**Brief**
Nothing should be left out. Give all the data again exactly as written.

**Data for review**
########################################

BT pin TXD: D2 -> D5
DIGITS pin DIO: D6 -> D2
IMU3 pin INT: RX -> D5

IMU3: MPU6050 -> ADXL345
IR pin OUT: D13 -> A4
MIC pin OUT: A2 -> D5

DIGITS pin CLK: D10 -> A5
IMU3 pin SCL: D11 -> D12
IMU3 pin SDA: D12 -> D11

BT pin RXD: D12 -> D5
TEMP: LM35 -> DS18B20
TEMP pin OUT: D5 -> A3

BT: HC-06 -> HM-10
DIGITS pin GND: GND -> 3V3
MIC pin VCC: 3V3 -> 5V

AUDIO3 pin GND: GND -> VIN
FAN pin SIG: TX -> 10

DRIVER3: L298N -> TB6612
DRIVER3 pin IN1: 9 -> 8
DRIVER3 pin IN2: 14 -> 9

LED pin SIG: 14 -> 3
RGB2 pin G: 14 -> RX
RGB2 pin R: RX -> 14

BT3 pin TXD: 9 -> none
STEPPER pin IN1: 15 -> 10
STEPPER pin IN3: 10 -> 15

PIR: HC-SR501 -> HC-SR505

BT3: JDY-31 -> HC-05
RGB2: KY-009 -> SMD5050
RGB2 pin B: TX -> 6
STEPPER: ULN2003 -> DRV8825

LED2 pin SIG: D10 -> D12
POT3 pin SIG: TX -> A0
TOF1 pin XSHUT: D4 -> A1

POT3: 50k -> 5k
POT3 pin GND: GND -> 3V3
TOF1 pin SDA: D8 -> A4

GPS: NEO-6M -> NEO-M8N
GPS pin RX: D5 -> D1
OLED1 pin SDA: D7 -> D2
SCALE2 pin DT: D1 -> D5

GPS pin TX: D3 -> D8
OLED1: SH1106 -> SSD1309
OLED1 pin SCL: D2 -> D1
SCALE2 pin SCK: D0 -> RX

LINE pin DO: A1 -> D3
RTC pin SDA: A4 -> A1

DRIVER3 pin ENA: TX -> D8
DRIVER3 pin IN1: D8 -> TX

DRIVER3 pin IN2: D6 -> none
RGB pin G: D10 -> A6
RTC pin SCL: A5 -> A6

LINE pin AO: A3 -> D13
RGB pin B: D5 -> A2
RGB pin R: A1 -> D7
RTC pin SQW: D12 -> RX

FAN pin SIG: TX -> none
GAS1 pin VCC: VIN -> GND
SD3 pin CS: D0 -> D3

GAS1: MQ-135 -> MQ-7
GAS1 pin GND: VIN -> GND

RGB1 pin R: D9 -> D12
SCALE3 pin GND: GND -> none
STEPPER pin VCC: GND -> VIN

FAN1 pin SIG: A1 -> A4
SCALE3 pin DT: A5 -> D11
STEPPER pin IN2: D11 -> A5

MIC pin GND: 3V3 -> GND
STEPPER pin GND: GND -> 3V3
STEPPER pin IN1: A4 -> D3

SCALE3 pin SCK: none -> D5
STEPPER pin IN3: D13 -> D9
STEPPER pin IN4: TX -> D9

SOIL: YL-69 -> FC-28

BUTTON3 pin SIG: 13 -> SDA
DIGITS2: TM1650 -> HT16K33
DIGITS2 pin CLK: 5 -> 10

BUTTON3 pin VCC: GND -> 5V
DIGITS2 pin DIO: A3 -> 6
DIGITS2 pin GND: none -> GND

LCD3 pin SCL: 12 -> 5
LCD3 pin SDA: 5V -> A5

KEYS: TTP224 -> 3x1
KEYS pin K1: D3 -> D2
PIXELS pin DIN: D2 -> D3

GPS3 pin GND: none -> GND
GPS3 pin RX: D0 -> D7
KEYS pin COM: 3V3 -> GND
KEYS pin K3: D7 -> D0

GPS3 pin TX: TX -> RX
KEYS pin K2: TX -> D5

########################################

**Exercise response**
BT pin TXD: D2 -> D5
DIGITS pin DIO: D6 -> D2
IMU3 pin INT: RX -> D5

IMU3: MPU6050 -> ADXL345
IR pin OUT: D13 -> A4
MIC pin OUT: A2 -> D5

DIGITS pin CLK: D10 -> A5
IMU3 pin SCL: D11 -> D12
IMU3 pin SDA: D12 -> D11

BT pin RXD: D12 -> D5
TEMP: LM35 -> DS18B20
TEMP pin OUT: D5 -> A3

BT: HC-06 -> HM-10
DIGITS pin GND: GND -> 3V3
MIC pin VCC: 3V3 -> 5V

AUDIO3 pin GND: GND -> VIN
FAN pin SIG: TX -> 10

DRIVER3: L298N -> TB6612
DRIVER3 pin IN1: 9 -> 8
DRIVER3 pin IN2: 14 -> 9

LED pin SIG: 14 -> 3
RGB2 pin G: 14 -> RX
RGB2 pin R: RX -> 14

BT3 pin TXD: 9 -> none
STEPPER pin IN1: 15 -> 10
STEPPER pin IN3: 10 -> 15

PIR: HC-SR501 -> HC-SR505

BT3: JDY-31 -> HC-05
RGB2: KY-009 -> SMD5050
RGB2 pin B: TX -> 6
STEPPER: ULN2003 -> DRV8825

LED2 pin SIG: D10 -> D12
POT3 pin SIG: TX -> A0
TOF1 pin XSHUT: D4 -> A1

POT3: 50k -> 5k
POT3 pin GND: GND -> 3V3
TOF1 pin SDA: D8 -> A4

GPS: NEO-6M -> NEO-M8N
GPS pin RX: D5 -> D1
OLED1 pin SDA: D7 -> D2
SCALE2 pin DT: D1 -> D5

GPS pin TX: D3 -> D8
OLED1: SH1106 -> SSD1309
OLED1 pin SCL: D2 -> D1
SCALE2 pin SCK: D0 -> RX

LINE pin DO: A1 -> D3
RTC pin SDA: A4 -> A1

DRIVER3 pin ENA: TX -> D8
DRIVER3 pin IN1: D8 -> TX

DRIVER3 pin IN2: D6 -> none
RGB pin G: D10 -> A6
RTC pin SCL: A5 -> A6

LINE pin AO: A3 -> D13
RGB pin B: D5 -> A2
RGB pin R: A1 -> D7
RTC pin SQW: D12 -> RX

FAN pin SIG: TX -> none
GAS1 pin VCC: VIN -> GND
SD3 pin CS: D0 -> D3

GAS1: MQ-135 -> MQ-7
GAS1 pin GND: VIN -> GND

RGB1 pin R: D9 -> D12
SCALE3 pin GND: GND -> none
STEPPER pin VCC: GND -> VIN

FAN1 pin SIG: A1 -> A4
SCALE3 pin DT: A5 -> D11
STEPPER pin IN2: D11 -> A5

MIC pin GND: 3V3 -> GND
STEPPER pin GND: GND -> 3V3
STEPPER pin IN1: A4 -> D3

SCALE3 pin SCK: none -> D5
STEPPER pin IN3: D13 -> D9
STEPPER pin IN4: TX -> D9

SOIL: YL-69 -> FC-28

BUTTON3 pin SIG: 13 -> SDA
DIGITS2: TM1650 -> HT16K33
DIGITS2 pin CLK: 5 -> 10

BUTTON3 pin VCC: GND -> 5V
DIGITS2 pin DIO: A3 -> 6
DIGITS2 pin GND: none -> GND

LCD3 pin SCL: 12 -> 5
LCD3 pin SDA: 5V -> A5

KEYS: TTP224 -> 3x1
KEYS pin K1: D3 -> D2
PIXELS pin DIN: D2 -> D3

GPS3 pin GND: none -> GND
GPS3 pin RX: D0 -> D7
KEYS pin COM: 3V3 -> GND
KEYS pin K3: D7 -> D0

GPS3 pin TX: TX -> RX
KEYS pin K2: TX -> D5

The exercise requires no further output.